## WORK INSTRUCTION
Read the listing below and copy out each line where the word "green" occurs.

## RECORDS SHOWN

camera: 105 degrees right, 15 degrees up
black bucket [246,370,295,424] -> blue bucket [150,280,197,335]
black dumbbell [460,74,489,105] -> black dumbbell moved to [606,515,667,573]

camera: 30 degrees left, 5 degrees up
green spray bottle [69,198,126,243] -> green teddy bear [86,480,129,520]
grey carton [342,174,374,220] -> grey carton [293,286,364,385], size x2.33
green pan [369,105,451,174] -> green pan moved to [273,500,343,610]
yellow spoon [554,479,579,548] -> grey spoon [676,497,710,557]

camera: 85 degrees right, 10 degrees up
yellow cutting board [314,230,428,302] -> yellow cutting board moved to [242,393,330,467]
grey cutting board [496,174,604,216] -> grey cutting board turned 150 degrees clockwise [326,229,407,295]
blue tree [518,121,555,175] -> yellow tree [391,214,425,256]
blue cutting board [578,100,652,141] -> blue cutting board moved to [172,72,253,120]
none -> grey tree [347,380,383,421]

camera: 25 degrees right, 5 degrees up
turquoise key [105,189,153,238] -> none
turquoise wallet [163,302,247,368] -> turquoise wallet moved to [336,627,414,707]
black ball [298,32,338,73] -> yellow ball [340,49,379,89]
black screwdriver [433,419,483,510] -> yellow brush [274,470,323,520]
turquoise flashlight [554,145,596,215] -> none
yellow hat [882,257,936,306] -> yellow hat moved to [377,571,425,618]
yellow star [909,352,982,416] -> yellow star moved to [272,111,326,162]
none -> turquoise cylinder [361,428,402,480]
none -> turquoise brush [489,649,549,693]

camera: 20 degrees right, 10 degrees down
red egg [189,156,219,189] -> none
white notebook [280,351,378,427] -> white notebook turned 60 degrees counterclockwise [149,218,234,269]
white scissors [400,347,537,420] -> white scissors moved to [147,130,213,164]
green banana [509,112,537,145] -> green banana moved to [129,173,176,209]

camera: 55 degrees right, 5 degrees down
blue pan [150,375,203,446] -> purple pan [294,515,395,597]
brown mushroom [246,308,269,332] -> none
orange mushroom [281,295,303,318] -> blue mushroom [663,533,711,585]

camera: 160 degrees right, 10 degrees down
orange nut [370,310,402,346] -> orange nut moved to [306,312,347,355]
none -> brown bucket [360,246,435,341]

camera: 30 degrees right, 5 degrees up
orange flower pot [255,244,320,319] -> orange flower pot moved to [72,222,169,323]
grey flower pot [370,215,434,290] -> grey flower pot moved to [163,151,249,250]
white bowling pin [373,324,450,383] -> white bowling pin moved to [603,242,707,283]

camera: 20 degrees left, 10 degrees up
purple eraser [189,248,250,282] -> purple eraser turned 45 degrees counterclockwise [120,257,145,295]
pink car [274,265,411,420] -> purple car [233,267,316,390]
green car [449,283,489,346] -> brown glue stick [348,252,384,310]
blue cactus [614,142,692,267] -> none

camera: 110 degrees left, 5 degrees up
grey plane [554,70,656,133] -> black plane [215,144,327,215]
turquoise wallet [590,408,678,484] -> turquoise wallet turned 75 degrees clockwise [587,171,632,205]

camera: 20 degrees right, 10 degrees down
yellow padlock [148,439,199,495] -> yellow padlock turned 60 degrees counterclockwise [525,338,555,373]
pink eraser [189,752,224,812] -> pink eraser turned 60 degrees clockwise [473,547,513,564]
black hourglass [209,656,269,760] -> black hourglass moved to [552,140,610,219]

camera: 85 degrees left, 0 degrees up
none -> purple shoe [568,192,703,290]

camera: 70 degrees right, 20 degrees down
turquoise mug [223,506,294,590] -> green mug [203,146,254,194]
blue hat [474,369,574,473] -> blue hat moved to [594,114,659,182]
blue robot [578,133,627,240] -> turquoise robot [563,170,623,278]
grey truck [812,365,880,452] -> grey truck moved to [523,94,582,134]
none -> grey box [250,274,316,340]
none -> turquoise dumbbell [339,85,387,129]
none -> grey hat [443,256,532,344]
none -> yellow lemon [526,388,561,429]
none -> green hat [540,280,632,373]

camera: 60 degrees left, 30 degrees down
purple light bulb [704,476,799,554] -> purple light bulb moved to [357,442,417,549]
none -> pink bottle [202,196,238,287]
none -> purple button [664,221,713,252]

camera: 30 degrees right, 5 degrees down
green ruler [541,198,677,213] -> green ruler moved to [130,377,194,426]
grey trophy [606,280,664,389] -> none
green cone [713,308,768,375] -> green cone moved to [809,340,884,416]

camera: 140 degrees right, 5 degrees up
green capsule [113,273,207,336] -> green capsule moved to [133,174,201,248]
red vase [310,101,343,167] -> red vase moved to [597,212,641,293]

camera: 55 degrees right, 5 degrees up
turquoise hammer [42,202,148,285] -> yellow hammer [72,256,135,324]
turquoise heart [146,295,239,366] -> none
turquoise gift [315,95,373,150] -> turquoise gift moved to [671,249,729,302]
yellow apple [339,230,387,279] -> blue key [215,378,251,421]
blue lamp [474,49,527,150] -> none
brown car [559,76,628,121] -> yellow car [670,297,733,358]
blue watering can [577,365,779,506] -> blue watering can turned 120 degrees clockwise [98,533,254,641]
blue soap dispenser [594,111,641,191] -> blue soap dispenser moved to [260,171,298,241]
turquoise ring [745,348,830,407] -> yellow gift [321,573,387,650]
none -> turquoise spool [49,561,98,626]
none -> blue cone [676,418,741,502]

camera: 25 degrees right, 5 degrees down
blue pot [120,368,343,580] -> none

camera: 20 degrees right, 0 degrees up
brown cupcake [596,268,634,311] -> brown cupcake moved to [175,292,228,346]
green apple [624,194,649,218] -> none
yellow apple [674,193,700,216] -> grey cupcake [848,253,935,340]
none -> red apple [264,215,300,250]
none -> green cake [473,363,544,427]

## ANSWER
green spray bottle [69,198,126,243] -> green teddy bear [86,480,129,520]
green pan [369,105,451,174] -> green pan moved to [273,500,343,610]
green banana [509,112,537,145] -> green banana moved to [129,173,176,209]
green car [449,283,489,346] -> brown glue stick [348,252,384,310]
turquoise mug [223,506,294,590] -> green mug [203,146,254,194]
none -> green hat [540,280,632,373]
green ruler [541,198,677,213] -> green ruler moved to [130,377,194,426]
green cone [713,308,768,375] -> green cone moved to [809,340,884,416]
green capsule [113,273,207,336] -> green capsule moved to [133,174,201,248]
green apple [624,194,649,218] -> none
none -> green cake [473,363,544,427]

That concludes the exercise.